What is required: Report only the number of lines below in which the string "white" appears.

Collection entries:

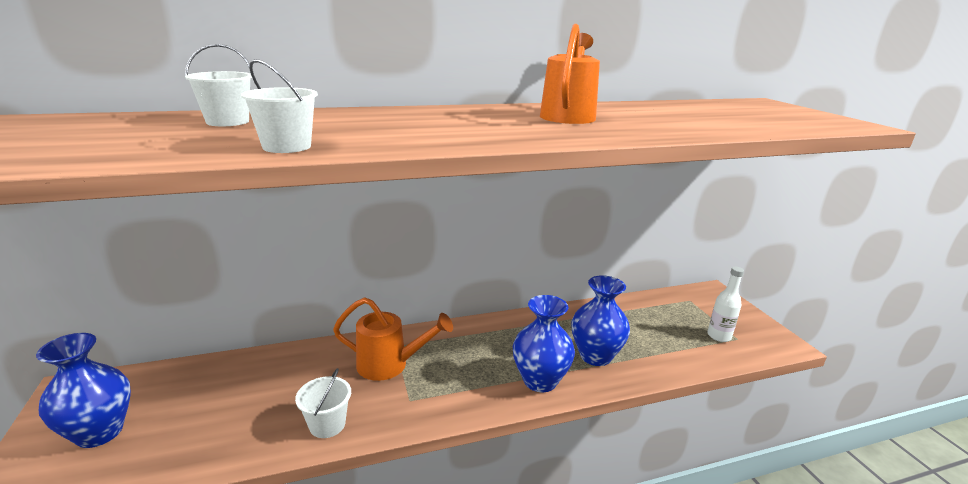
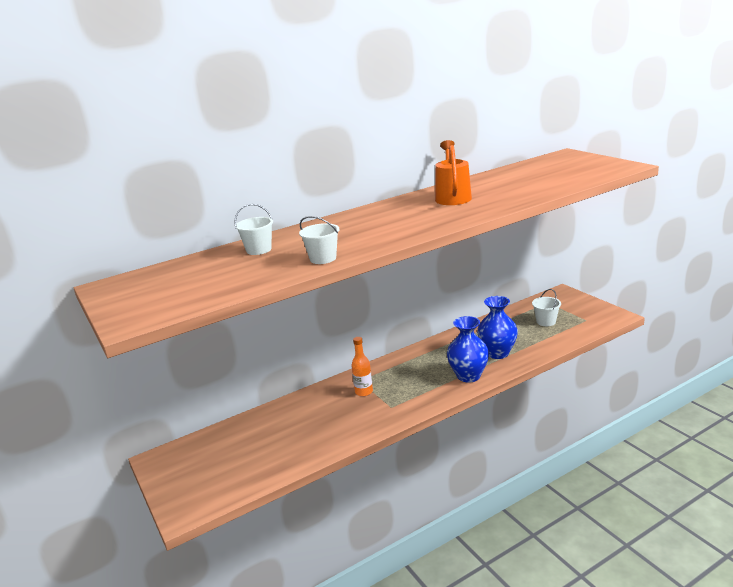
camera: 10 degrees left, 0 degrees up
(99, 432) = (204, 473): blue vase -> none
(327, 424) = (348, 432): white bucket -> white bucket (546, 321)
(389, 365) = (364, 392): orange watering can -> orange bottle
(719, 336) = (573, 321): white bottle -> none

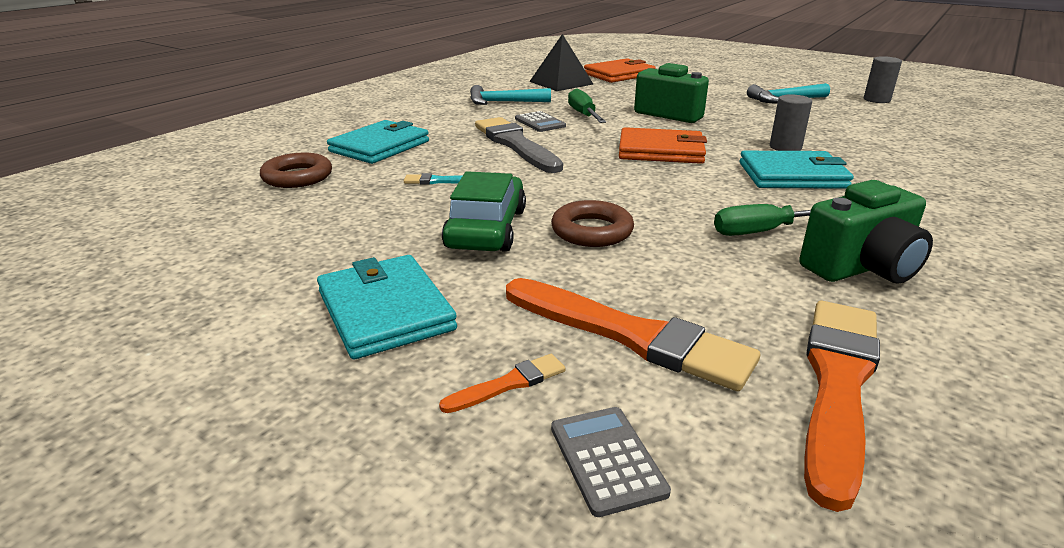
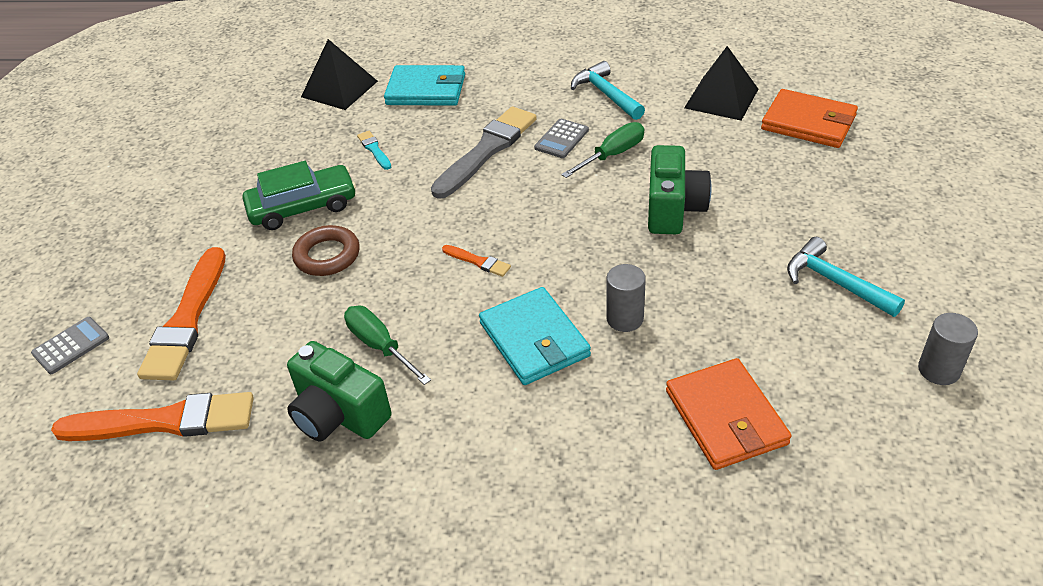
camera: 65 degrees right, 15 degrees up
(297, 177) = (339, 89): brown ring -> black pyramid
(385, 310) = (175, 216): turquoise wallet -> none
(508, 384) = (121, 290): orange brush -> orange brush (478, 261)
(661, 151) = (539, 237): orange wallet -> orange wallet (726, 417)

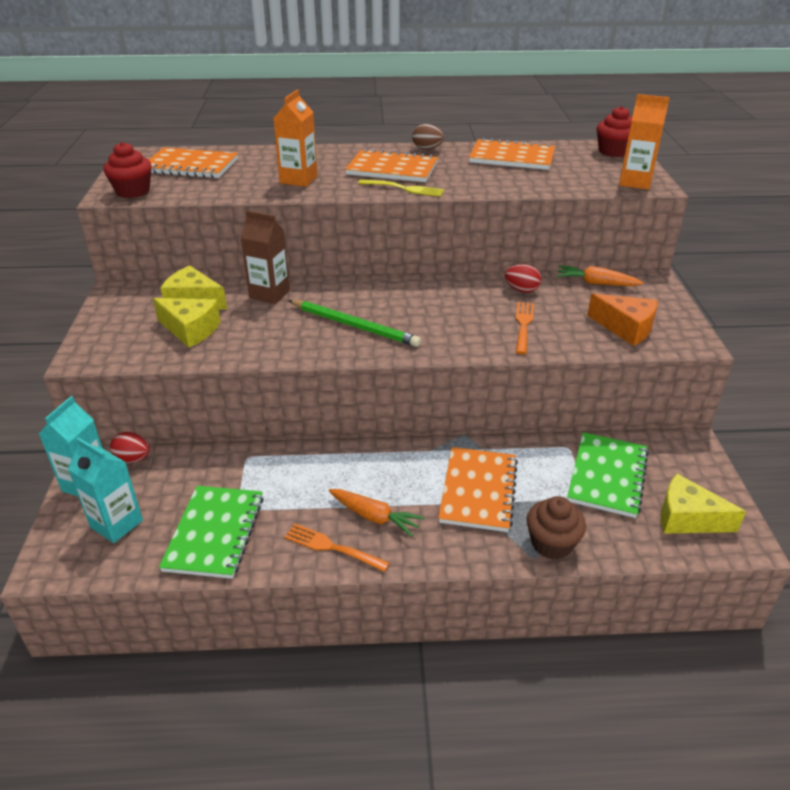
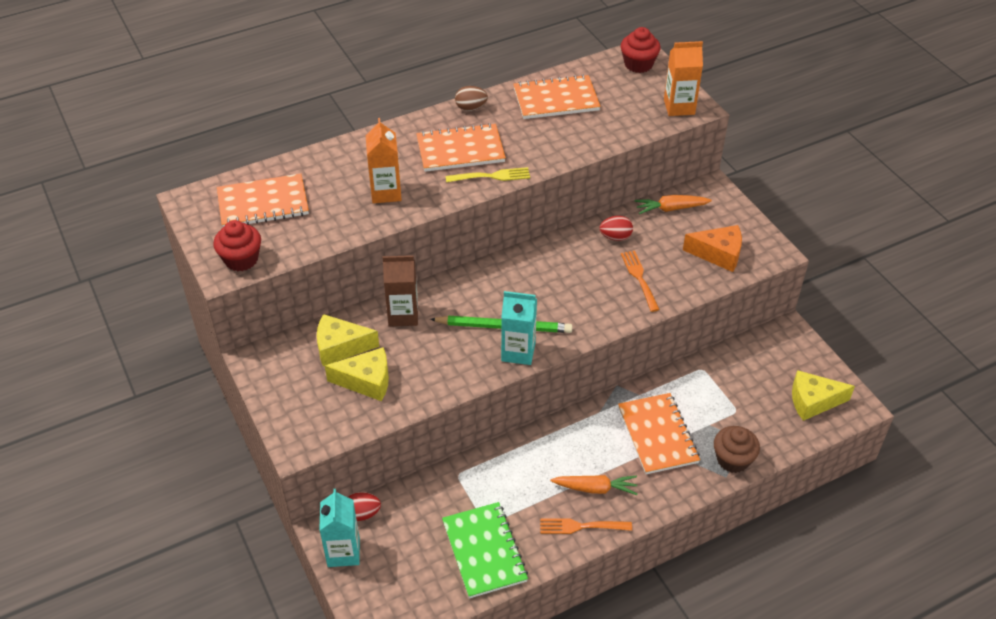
camera: 25 degrees left, 10 degrees up
(116, 524) = (400, 575): turquoise carton -> turquoise carton (518, 352)
(607, 476) = (743, 385): green notebook -> none

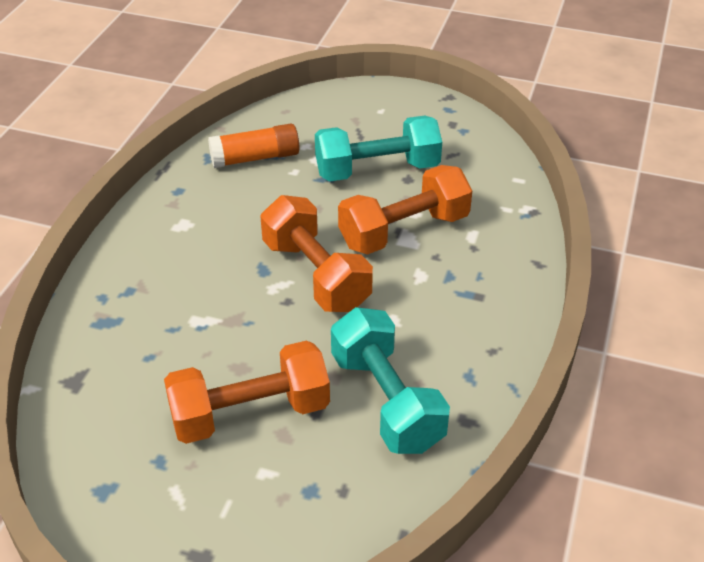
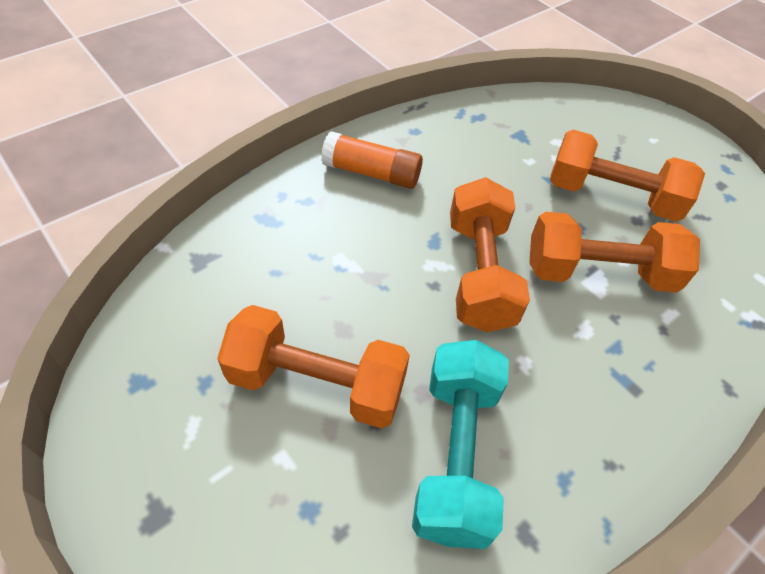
camera: 30 degrees right, 10 degrees up
(255, 158) = (502, 132): orange glue stick -> orange glue stick (372, 173)
(377, 170) = (611, 196): turquoise dumbbell -> orange dumbbell

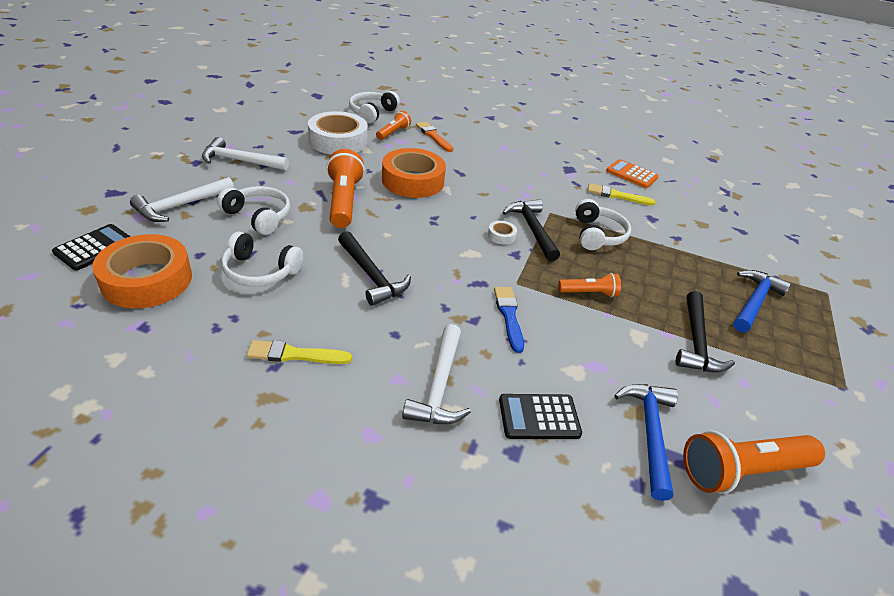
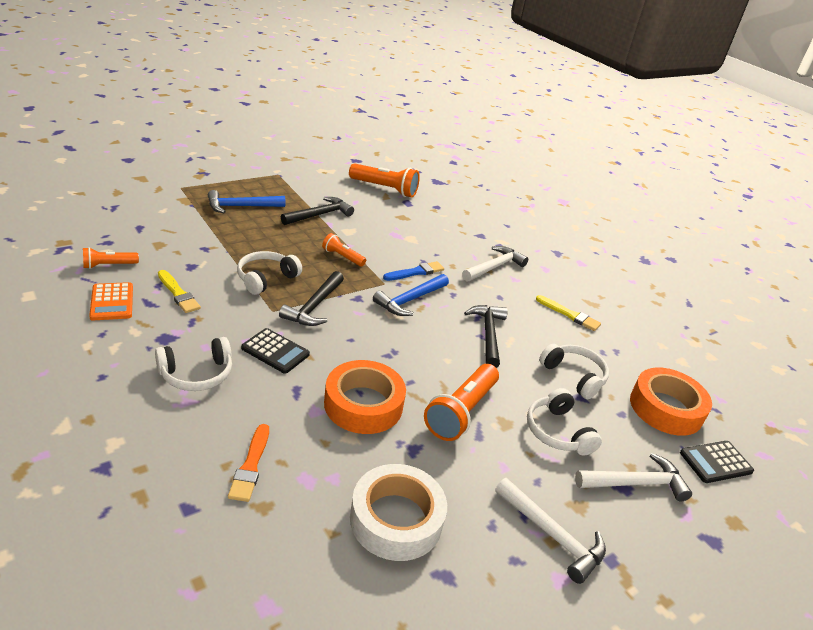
camera: 145 degrees left, 5 degrees down
(372, 113) = (281, 573): white headphones -> white headphones (197, 374)
(393, 133) = (300, 501): orange flashlight -> orange flashlight (108, 265)
(501, 236) = (349, 314): white tape -> none
(509, 316) = (416, 272): blue brush -> blue brush turned 150 degrees counterclockwise
(539, 417) = (454, 237): black calculator -> black calculator (275, 351)
(649, 433) = (407, 211): blue hammer -> blue hammer (410, 300)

Exercise answer: 4